> _The input_
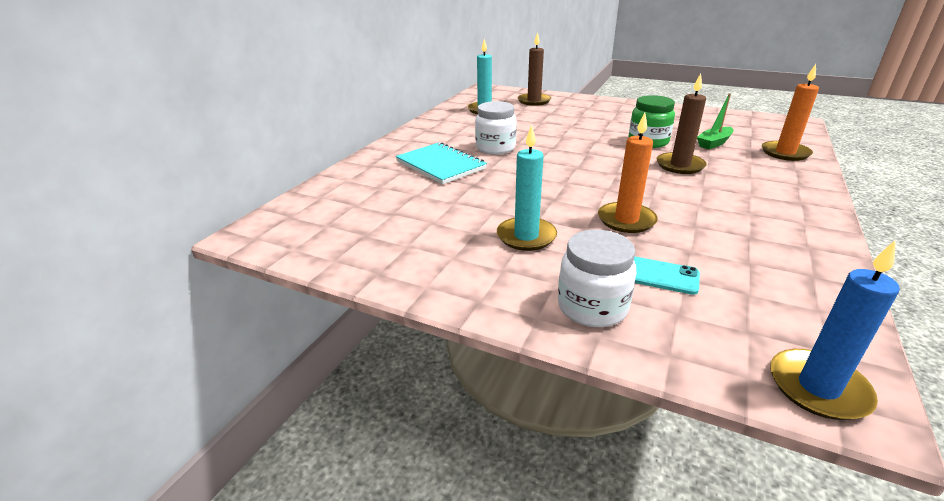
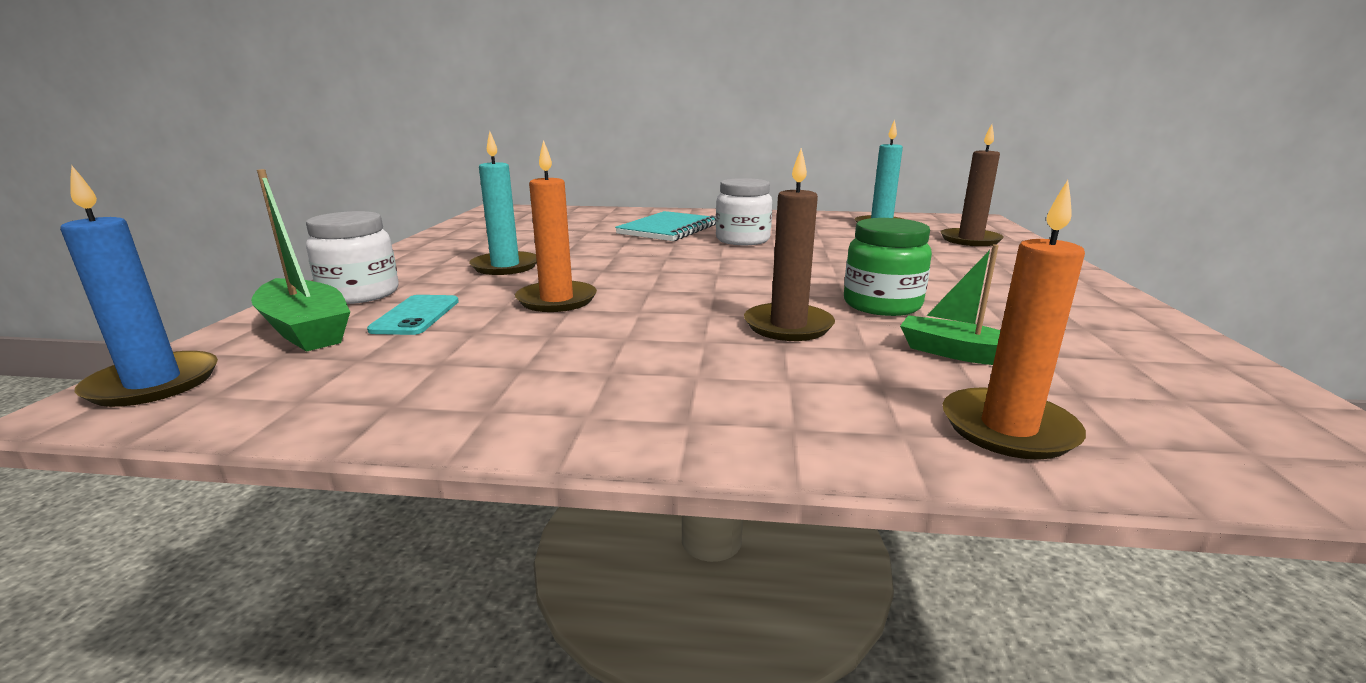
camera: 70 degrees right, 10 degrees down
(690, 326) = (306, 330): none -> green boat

---

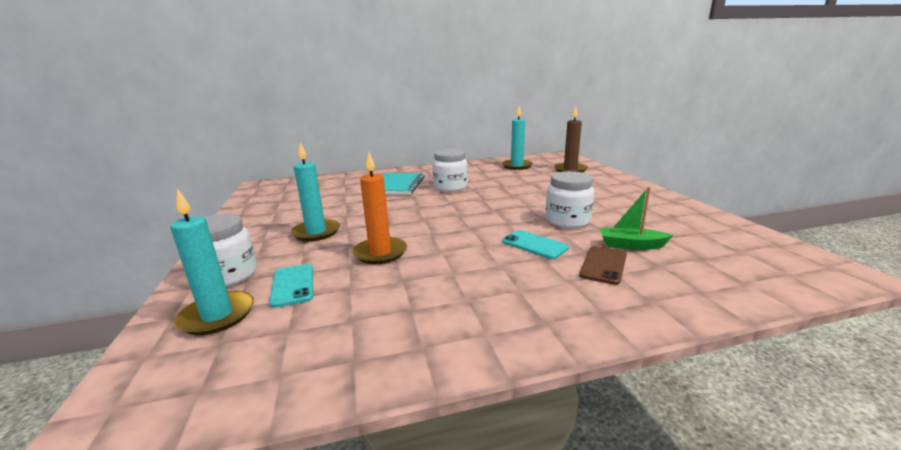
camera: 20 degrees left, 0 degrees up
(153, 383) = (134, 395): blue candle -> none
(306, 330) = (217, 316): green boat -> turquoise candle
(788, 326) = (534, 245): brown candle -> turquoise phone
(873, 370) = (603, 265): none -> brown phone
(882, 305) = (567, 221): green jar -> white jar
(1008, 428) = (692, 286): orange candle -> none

> _Brief_
Only one part of the material above is to be transcribed, namely the lines starting with the line that has "camera: 20 degrees left, 0 degrees up" and going on through the line that has "(1008, 428) = (692, 286): orange", exactly as they stand.

> _Output of the task_
camera: 20 degrees left, 0 degrees up
(153, 383) = (134, 395): blue candle -> none
(306, 330) = (217, 316): green boat -> turquoise candle
(788, 326) = (534, 245): brown candle -> turquoise phone
(873, 370) = (603, 265): none -> brown phone
(882, 305) = (567, 221): green jar -> white jar
(1008, 428) = (692, 286): orange candle -> none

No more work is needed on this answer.